▶ **What the task asks**:
Please repeat the lines from the start of the records through the line containing "Point (385, 611) is in front.", with both ends included. Leave the pictures out of your answer.

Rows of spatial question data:
☆ ☆ ☆
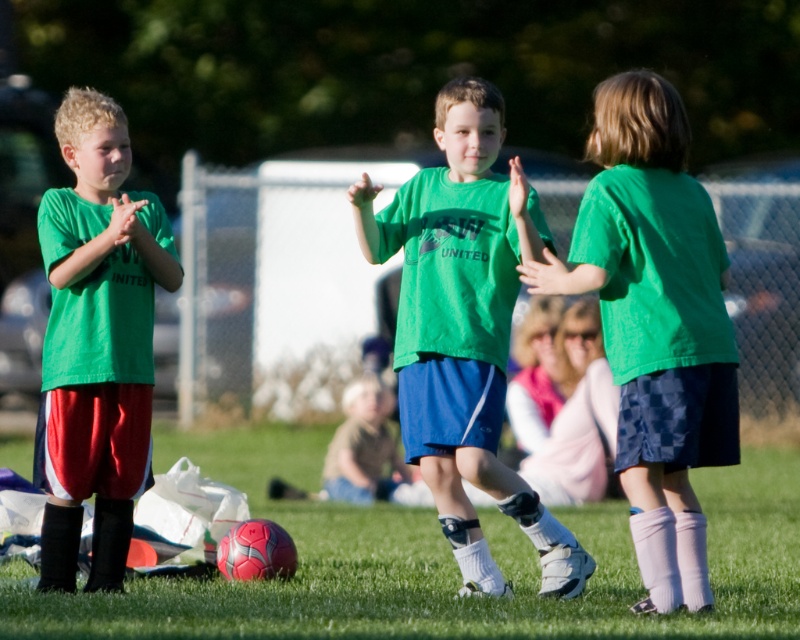
Can you confirm if green grass at lower center is positioned to the right of matte green shirt at left?

Correct, you'll find green grass at lower center to the right of matte green shirt at left.

Which is behind, point (354, 548) or point (40, 452)?

The point (354, 548) is behind.

Image resolution: width=800 pixels, height=640 pixels. What are the coordinates of `green grass at lower center` in the screenshot? It's located at (438, 563).

The width and height of the screenshot is (800, 640). I want to click on green grass at lower center, so click(438, 563).

Does matte green shirt at center appear on the left side of green matte shirt at center?

In fact, matte green shirt at center is to the right of green matte shirt at center.

Which of these two, matte green shirt at center or green matte shirt at center, stands taller?

green matte shirt at center is taller.

Where is `matte green shirt at center`? This screenshot has height=640, width=800. matte green shirt at center is located at coordinates (656, 324).

At what (x,y) coordinates should I click in order to perform the action: click on matte green shirt at center. Please return your answer as a coordinate pair (x, y). The height and width of the screenshot is (640, 800). Looking at the image, I should click on (656, 324).

Does point (554, 625) come in front of point (480, 113)?

Yes, point (554, 625) is closer to viewer.

Who is more forward, (385, 611) or (446, 516)?

Point (385, 611) is in front.

I want to click on green grass at lower center, so click(x=438, y=563).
☆ ☆ ☆
▶ **Response below**:
Can you confirm if green grass at lower center is positioned to the right of matte green shirt at left?

Correct, you'll find green grass at lower center to the right of matte green shirt at left.

Which is behind, point (354, 548) or point (40, 452)?

The point (354, 548) is behind.

Image resolution: width=800 pixels, height=640 pixels. What are the coordinates of `green grass at lower center` in the screenshot? It's located at (438, 563).

The width and height of the screenshot is (800, 640). I want to click on green grass at lower center, so click(438, 563).

Does matte green shirt at center appear on the left side of green matte shirt at center?

In fact, matte green shirt at center is to the right of green matte shirt at center.

Which of these two, matte green shirt at center or green matte shirt at center, stands taller?

green matte shirt at center is taller.

Where is `matte green shirt at center`? This screenshot has height=640, width=800. matte green shirt at center is located at coordinates (656, 324).

At what (x,y) coordinates should I click in order to perform the action: click on matte green shirt at center. Please return your answer as a coordinate pair (x, y). The height and width of the screenshot is (640, 800). Looking at the image, I should click on (656, 324).

Does point (554, 625) come in front of point (480, 113)?

Yes, point (554, 625) is closer to viewer.

Who is more forward, (385, 611) or (446, 516)?

Point (385, 611) is in front.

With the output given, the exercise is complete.